**Problem to work on**.
After finding the line containing "none -> yellow tile C3 level 2" below, please output that line and each following one through the line containing "orange brick B7", exactly as written.

Excerpted data START

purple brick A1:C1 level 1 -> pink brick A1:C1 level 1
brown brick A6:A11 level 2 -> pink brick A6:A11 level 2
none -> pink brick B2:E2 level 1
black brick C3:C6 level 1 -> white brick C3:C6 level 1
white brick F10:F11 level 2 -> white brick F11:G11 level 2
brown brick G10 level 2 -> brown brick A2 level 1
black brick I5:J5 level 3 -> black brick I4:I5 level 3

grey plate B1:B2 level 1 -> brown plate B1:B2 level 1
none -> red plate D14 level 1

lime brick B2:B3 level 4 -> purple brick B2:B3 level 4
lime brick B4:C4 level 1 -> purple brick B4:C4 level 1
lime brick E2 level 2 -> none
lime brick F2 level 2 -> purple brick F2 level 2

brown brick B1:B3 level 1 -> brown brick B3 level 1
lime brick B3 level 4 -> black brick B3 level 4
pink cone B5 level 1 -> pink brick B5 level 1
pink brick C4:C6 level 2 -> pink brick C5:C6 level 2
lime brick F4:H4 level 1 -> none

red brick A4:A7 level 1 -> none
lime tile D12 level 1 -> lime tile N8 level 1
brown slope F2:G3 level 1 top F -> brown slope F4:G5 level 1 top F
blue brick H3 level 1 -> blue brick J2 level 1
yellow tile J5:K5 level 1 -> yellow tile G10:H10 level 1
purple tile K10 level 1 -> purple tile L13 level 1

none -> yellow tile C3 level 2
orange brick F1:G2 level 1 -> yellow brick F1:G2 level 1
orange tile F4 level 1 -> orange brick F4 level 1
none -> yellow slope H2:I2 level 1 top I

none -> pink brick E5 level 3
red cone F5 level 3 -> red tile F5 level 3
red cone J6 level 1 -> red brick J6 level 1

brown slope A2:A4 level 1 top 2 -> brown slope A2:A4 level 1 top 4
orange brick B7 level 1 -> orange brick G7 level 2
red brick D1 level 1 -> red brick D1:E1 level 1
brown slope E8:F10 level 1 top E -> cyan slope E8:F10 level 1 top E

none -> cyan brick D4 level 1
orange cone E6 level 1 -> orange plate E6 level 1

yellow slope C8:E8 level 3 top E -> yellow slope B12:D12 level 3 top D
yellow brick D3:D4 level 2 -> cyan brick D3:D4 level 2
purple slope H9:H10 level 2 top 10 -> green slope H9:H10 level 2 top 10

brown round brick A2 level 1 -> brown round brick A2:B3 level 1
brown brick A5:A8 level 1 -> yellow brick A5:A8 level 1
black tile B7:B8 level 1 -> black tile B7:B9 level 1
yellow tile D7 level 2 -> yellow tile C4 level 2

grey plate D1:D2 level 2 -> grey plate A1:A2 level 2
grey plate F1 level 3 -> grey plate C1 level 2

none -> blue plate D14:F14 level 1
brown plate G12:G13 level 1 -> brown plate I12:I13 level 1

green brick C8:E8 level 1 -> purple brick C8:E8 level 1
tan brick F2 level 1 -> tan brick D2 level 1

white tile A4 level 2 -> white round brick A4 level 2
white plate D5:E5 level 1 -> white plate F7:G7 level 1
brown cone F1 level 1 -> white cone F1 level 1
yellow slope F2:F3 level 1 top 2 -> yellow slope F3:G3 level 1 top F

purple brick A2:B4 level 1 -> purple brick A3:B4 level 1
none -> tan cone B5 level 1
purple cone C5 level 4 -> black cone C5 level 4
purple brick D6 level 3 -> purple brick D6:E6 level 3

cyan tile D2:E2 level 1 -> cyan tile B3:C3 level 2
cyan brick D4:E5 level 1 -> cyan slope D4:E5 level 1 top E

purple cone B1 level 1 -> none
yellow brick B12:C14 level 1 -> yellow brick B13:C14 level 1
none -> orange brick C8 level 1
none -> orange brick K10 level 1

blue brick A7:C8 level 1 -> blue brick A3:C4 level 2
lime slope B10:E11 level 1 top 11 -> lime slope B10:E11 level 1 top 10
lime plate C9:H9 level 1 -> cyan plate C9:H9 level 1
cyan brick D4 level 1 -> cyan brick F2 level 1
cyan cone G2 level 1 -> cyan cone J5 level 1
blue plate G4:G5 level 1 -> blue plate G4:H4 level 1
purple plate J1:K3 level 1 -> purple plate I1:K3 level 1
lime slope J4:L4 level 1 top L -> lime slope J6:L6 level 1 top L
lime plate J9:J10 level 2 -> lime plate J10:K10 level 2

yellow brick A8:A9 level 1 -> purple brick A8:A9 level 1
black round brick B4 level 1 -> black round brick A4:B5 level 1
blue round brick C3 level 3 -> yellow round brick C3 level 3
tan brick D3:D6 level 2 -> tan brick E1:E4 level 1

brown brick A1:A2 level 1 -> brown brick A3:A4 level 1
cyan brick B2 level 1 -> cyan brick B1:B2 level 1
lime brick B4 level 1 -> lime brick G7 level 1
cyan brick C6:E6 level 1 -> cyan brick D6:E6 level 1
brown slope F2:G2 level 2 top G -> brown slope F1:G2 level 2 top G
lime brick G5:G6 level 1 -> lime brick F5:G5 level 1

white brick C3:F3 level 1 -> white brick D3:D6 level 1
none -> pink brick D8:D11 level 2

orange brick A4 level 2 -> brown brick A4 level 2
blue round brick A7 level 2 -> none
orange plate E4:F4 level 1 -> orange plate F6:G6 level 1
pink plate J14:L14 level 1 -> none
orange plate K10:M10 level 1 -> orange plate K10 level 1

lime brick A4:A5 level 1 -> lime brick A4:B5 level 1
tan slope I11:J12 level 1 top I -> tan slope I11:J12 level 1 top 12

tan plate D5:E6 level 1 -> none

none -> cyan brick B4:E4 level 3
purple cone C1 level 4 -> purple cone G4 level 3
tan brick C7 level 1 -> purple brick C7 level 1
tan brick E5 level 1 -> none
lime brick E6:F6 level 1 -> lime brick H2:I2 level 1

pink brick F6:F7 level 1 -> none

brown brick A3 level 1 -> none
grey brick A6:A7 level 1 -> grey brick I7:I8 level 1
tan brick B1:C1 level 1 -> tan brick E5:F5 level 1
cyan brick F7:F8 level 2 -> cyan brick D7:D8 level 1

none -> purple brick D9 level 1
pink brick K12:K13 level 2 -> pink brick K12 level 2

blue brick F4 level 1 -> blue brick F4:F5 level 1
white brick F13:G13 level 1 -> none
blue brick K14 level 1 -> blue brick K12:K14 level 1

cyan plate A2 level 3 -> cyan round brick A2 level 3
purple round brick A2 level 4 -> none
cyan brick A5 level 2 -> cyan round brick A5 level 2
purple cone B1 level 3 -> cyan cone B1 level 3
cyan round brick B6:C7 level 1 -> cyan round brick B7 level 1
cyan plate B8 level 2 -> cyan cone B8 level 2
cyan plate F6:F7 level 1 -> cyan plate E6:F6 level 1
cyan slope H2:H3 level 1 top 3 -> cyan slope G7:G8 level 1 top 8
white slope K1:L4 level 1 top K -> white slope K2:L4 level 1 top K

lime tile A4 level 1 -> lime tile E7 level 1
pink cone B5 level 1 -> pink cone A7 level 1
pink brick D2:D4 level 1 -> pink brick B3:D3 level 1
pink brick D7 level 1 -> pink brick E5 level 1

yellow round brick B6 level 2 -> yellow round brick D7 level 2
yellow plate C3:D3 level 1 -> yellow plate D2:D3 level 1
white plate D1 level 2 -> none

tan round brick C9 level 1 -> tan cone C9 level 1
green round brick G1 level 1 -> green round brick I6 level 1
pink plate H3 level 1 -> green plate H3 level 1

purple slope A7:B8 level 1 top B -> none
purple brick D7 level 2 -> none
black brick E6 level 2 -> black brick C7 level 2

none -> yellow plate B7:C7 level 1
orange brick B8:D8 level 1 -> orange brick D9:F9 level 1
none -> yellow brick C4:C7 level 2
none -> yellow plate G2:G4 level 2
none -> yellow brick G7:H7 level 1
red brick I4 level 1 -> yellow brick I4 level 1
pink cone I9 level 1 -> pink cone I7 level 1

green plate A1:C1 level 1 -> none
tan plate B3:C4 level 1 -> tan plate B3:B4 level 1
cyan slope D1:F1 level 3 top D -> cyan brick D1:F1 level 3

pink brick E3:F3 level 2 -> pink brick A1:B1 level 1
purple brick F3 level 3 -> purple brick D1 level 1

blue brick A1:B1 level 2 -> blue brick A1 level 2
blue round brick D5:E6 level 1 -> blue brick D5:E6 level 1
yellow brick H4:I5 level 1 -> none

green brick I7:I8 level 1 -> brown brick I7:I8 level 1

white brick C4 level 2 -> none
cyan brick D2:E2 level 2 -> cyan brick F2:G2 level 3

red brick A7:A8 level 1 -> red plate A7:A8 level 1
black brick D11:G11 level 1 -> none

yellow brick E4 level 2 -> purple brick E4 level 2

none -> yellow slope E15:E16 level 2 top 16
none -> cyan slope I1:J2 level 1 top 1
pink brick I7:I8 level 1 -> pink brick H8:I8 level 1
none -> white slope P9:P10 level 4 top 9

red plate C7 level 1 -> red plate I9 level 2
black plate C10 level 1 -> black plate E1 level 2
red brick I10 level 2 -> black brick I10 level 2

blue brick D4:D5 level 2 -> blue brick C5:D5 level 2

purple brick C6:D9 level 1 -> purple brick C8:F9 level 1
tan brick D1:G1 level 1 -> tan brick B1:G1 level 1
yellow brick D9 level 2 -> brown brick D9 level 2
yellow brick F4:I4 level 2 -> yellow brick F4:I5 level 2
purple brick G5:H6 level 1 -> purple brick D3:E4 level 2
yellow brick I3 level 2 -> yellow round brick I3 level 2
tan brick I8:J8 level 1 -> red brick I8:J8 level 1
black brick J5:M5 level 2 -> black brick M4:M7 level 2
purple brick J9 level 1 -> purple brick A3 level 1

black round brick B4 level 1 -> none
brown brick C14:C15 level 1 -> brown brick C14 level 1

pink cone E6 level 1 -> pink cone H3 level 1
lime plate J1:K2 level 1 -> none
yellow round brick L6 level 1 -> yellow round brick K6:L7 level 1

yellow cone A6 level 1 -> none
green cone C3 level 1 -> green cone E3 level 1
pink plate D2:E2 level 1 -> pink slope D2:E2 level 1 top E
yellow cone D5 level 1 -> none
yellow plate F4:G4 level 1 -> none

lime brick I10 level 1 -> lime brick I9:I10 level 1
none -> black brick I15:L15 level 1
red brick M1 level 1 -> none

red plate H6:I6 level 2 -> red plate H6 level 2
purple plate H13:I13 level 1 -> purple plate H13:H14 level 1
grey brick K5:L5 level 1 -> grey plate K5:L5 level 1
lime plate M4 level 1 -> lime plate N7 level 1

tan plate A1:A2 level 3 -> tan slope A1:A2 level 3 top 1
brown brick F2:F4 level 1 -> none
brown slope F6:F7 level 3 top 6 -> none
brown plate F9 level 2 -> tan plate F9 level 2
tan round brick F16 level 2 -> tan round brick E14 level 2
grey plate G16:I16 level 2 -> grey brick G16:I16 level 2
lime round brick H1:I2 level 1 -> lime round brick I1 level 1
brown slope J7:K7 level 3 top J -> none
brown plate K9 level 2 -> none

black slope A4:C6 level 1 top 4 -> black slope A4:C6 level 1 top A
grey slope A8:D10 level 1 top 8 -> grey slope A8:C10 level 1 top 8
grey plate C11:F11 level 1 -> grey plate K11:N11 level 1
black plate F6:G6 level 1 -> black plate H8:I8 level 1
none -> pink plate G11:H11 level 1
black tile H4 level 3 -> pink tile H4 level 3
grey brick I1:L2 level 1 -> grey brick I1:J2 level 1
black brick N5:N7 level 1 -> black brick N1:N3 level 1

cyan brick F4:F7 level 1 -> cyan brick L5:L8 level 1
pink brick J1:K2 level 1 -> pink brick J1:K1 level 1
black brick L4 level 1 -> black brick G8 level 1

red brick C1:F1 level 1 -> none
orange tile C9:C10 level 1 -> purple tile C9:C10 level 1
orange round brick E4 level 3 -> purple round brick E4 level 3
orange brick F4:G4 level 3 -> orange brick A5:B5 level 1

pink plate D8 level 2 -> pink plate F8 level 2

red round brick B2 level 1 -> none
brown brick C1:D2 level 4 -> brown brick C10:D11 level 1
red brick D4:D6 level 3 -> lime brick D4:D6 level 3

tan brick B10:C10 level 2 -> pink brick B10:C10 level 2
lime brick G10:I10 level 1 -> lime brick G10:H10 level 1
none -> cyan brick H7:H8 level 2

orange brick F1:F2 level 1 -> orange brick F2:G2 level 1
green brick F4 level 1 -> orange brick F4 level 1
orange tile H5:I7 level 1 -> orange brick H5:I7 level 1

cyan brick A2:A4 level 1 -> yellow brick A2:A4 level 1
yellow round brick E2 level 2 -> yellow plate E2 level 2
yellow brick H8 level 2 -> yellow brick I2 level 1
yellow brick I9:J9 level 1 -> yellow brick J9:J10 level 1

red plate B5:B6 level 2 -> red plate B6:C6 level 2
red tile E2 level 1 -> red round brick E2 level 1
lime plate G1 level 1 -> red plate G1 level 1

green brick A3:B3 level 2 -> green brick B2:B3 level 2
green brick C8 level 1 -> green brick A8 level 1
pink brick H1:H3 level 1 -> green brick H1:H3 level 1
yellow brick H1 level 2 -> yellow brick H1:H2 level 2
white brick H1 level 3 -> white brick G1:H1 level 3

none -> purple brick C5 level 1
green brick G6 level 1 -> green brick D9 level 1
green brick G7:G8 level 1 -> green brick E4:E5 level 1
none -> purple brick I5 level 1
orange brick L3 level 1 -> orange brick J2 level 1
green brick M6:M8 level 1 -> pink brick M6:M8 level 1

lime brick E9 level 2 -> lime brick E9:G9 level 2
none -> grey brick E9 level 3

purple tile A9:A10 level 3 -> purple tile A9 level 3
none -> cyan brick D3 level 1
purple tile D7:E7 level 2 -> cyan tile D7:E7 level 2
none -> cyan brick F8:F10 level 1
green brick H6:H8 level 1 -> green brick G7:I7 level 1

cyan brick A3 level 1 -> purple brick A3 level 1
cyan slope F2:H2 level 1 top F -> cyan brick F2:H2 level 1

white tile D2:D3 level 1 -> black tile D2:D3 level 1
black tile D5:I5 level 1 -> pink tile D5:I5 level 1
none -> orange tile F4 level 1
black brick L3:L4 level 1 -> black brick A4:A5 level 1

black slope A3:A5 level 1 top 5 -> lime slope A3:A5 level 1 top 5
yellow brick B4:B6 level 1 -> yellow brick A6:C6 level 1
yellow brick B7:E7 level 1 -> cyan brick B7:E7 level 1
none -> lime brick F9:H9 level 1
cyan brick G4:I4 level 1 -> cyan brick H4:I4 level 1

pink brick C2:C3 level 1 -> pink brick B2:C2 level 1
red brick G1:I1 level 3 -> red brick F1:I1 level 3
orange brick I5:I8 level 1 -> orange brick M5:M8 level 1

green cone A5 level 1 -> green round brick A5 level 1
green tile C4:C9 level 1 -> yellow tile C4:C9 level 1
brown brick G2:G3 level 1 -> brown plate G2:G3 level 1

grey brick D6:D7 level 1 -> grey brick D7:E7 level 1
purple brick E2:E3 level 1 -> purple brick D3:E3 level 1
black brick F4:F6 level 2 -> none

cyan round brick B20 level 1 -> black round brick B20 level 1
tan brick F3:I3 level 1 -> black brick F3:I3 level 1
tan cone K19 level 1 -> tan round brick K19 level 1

Excerpted data END

**Result of the task**.
none -> yellow tile C3 level 2
orange brick F1:G2 level 1 -> yellow brick F1:G2 level 1
orange tile F4 level 1 -> orange brick F4 level 1
none -> yellow slope H2:I2 level 1 top I

none -> pink brick E5 level 3
red cone F5 level 3 -> red tile F5 level 3
red cone J6 level 1 -> red brick J6 level 1

brown slope A2:A4 level 1 top 2 -> brown slope A2:A4 level 1 top 4
orange brick B7 level 1 -> orange brick G7 level 2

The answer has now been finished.